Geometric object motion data
- Opening Delimiter -

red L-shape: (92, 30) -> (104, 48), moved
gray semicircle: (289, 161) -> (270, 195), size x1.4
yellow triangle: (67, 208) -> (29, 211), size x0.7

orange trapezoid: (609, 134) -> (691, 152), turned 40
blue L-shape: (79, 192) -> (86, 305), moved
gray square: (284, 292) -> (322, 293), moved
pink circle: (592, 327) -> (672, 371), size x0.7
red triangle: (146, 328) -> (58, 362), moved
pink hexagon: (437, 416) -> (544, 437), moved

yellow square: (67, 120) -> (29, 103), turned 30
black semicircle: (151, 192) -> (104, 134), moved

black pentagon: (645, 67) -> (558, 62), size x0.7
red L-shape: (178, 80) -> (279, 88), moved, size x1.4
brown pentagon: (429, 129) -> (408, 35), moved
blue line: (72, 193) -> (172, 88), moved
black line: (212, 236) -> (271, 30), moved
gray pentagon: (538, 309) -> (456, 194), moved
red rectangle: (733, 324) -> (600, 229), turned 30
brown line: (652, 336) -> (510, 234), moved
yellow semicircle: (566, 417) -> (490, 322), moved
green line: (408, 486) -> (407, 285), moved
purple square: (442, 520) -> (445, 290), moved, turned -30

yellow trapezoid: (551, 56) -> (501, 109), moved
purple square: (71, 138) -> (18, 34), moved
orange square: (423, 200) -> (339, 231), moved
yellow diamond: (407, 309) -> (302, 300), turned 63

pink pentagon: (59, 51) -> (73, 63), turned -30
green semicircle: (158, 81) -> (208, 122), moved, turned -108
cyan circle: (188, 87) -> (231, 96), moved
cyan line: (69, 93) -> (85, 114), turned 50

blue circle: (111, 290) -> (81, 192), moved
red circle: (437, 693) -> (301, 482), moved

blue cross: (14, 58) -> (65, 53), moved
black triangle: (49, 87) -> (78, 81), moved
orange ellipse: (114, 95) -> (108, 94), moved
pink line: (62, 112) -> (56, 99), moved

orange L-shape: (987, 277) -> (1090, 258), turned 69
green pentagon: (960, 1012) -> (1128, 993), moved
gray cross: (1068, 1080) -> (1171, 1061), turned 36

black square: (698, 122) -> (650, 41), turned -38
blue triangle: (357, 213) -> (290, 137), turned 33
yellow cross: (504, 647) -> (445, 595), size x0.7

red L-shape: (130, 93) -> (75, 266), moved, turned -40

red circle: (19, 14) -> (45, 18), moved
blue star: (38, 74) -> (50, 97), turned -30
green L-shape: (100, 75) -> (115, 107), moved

- Closing Delimiter -

#### [To do]
Output all the lines above, matching them word for word.

#### [Task output]
red L-shape: (92, 30) -> (104, 48), moved
gray semicircle: (289, 161) -> (270, 195), size x1.4
yellow triangle: (67, 208) -> (29, 211), size x0.7

orange trapezoid: (609, 134) -> (691, 152), turned 40
blue L-shape: (79, 192) -> (86, 305), moved
gray square: (284, 292) -> (322, 293), moved
pink circle: (592, 327) -> (672, 371), size x0.7
red triangle: (146, 328) -> (58, 362), moved
pink hexagon: (437, 416) -> (544, 437), moved

yellow square: (67, 120) -> (29, 103), turned 30
black semicircle: (151, 192) -> (104, 134), moved

black pentagon: (645, 67) -> (558, 62), size x0.7
red L-shape: (178, 80) -> (279, 88), moved, size x1.4
brown pentagon: (429, 129) -> (408, 35), moved
blue line: (72, 193) -> (172, 88), moved
black line: (212, 236) -> (271, 30), moved
gray pentagon: (538, 309) -> (456, 194), moved
red rectangle: (733, 324) -> (600, 229), turned 30
brown line: (652, 336) -> (510, 234), moved
yellow semicircle: (566, 417) -> (490, 322), moved
green line: (408, 486) -> (407, 285), moved
purple square: (442, 520) -> (445, 290), moved, turned -30

yellow trapezoid: (551, 56) -> (501, 109), moved
purple square: (71, 138) -> (18, 34), moved
orange square: (423, 200) -> (339, 231), moved
yellow diamond: (407, 309) -> (302, 300), turned 63

pink pentagon: (59, 51) -> (73, 63), turned -30
green semicircle: (158, 81) -> (208, 122), moved, turned -108
cyan circle: (188, 87) -> (231, 96), moved
cyan line: (69, 93) -> (85, 114), turned 50

blue circle: (111, 290) -> (81, 192), moved
red circle: (437, 693) -> (301, 482), moved

blue cross: (14, 58) -> (65, 53), moved
black triangle: (49, 87) -> (78, 81), moved
orange ellipse: (114, 95) -> (108, 94), moved
pink line: (62, 112) -> (56, 99), moved

orange L-shape: (987, 277) -> (1090, 258), turned 69
green pentagon: (960, 1012) -> (1128, 993), moved
gray cross: (1068, 1080) -> (1171, 1061), turned 36

black square: (698, 122) -> (650, 41), turned -38
blue triangle: (357, 213) -> (290, 137), turned 33
yellow cross: (504, 647) -> (445, 595), size x0.7

red L-shape: (130, 93) -> (75, 266), moved, turned -40

red circle: (19, 14) -> (45, 18), moved
blue star: (38, 74) -> (50, 97), turned -30
green L-shape: (100, 75) -> (115, 107), moved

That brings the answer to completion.